• **Supplied data**:
********************

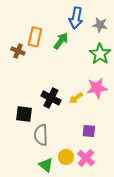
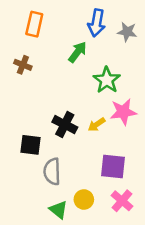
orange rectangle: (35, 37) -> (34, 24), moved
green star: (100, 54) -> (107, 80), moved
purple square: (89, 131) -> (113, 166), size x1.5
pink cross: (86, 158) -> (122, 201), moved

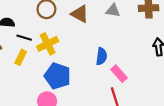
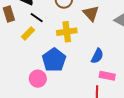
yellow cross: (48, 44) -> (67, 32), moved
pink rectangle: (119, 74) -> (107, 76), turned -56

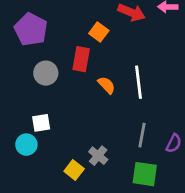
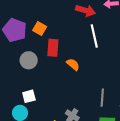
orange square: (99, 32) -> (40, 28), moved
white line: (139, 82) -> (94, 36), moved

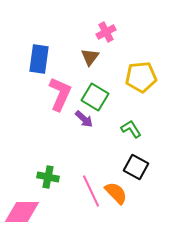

********************

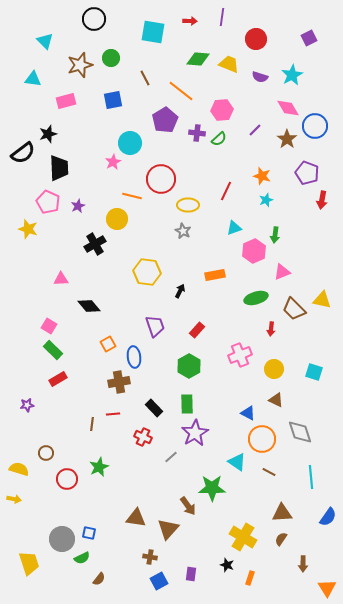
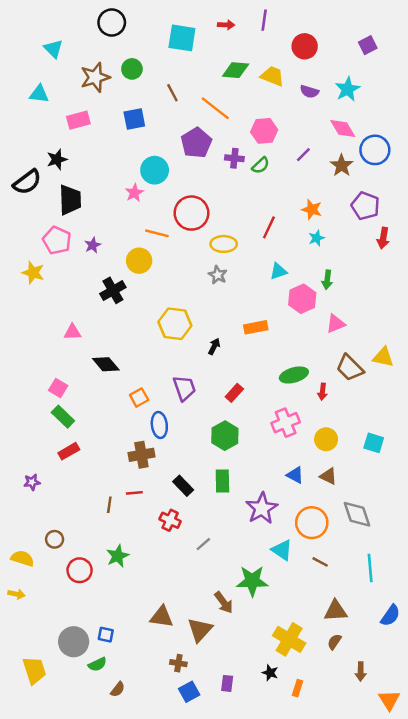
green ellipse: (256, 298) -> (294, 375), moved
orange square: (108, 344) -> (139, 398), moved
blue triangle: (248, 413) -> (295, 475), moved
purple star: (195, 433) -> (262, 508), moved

********************

• **Task brief**: Find the lines above that contain the word "square" and collect them.

• **Final answer**:
purple square: (89, 131) -> (113, 166), size x1.5
orange square: (99, 32) -> (40, 28), moved
orange square: (108, 344) -> (139, 398), moved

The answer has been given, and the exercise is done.